ACTIVITY — Below are some records. Reproduce them exactly from their first line through the line with "green headphones: 9 -> 11", inclusive.

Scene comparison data
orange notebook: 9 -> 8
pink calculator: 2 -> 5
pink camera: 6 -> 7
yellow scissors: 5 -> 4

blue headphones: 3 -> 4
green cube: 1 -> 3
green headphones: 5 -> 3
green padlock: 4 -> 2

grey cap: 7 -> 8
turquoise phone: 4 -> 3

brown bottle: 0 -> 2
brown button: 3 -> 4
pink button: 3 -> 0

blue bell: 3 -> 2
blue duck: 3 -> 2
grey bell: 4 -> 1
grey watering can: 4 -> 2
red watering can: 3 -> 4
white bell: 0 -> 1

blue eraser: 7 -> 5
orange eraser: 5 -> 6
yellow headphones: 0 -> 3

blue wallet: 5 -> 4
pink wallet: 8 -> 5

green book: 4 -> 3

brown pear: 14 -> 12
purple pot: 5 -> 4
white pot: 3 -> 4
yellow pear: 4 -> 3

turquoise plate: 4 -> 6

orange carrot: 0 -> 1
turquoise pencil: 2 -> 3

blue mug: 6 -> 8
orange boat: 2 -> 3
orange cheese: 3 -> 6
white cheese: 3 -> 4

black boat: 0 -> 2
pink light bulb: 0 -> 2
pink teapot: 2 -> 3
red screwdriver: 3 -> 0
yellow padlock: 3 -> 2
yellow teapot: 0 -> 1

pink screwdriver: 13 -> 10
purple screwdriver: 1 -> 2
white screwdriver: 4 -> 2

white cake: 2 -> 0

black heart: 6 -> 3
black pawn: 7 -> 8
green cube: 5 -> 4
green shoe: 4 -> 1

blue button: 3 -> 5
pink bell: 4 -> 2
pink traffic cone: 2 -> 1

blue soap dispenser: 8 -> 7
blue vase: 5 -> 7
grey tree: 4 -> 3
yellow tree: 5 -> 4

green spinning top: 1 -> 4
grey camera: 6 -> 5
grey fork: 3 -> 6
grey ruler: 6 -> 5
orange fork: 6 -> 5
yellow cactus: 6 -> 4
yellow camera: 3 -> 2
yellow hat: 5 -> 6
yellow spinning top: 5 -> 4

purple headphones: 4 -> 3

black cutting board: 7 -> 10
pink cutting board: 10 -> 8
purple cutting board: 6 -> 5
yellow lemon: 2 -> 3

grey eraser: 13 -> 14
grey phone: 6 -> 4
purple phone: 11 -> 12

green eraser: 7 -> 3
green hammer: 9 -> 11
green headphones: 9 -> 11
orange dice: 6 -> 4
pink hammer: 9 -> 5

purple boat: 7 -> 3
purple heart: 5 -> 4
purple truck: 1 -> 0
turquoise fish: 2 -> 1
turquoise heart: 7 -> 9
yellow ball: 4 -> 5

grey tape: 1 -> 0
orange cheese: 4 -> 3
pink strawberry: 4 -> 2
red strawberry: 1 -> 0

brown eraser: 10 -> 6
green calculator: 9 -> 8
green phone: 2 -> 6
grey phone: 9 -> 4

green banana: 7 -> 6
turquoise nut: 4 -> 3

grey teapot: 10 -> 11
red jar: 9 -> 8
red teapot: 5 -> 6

OUTPUT FOR THIS TASK —
orange notebook: 9 -> 8
pink calculator: 2 -> 5
pink camera: 6 -> 7
yellow scissors: 5 -> 4

blue headphones: 3 -> 4
green cube: 1 -> 3
green headphones: 5 -> 3
green padlock: 4 -> 2

grey cap: 7 -> 8
turquoise phone: 4 -> 3

brown bottle: 0 -> 2
brown button: 3 -> 4
pink button: 3 -> 0

blue bell: 3 -> 2
blue duck: 3 -> 2
grey bell: 4 -> 1
grey watering can: 4 -> 2
red watering can: 3 -> 4
white bell: 0 -> 1

blue eraser: 7 -> 5
orange eraser: 5 -> 6
yellow headphones: 0 -> 3

blue wallet: 5 -> 4
pink wallet: 8 -> 5

green book: 4 -> 3

brown pear: 14 -> 12
purple pot: 5 -> 4
white pot: 3 -> 4
yellow pear: 4 -> 3

turquoise plate: 4 -> 6

orange carrot: 0 -> 1
turquoise pencil: 2 -> 3

blue mug: 6 -> 8
orange boat: 2 -> 3
orange cheese: 3 -> 6
white cheese: 3 -> 4

black boat: 0 -> 2
pink light bulb: 0 -> 2
pink teapot: 2 -> 3
red screwdriver: 3 -> 0
yellow padlock: 3 -> 2
yellow teapot: 0 -> 1

pink screwdriver: 13 -> 10
purple screwdriver: 1 -> 2
white screwdriver: 4 -> 2

white cake: 2 -> 0

black heart: 6 -> 3
black pawn: 7 -> 8
green cube: 5 -> 4
green shoe: 4 -> 1

blue button: 3 -> 5
pink bell: 4 -> 2
pink traffic cone: 2 -> 1

blue soap dispenser: 8 -> 7
blue vase: 5 -> 7
grey tree: 4 -> 3
yellow tree: 5 -> 4

green spinning top: 1 -> 4
grey camera: 6 -> 5
grey fork: 3 -> 6
grey ruler: 6 -> 5
orange fork: 6 -> 5
yellow cactus: 6 -> 4
yellow camera: 3 -> 2
yellow hat: 5 -> 6
yellow spinning top: 5 -> 4

purple headphones: 4 -> 3

black cutting board: 7 -> 10
pink cutting board: 10 -> 8
purple cutting board: 6 -> 5
yellow lemon: 2 -> 3

grey eraser: 13 -> 14
grey phone: 6 -> 4
purple phone: 11 -> 12

green eraser: 7 -> 3
green hammer: 9 -> 11
green headphones: 9 -> 11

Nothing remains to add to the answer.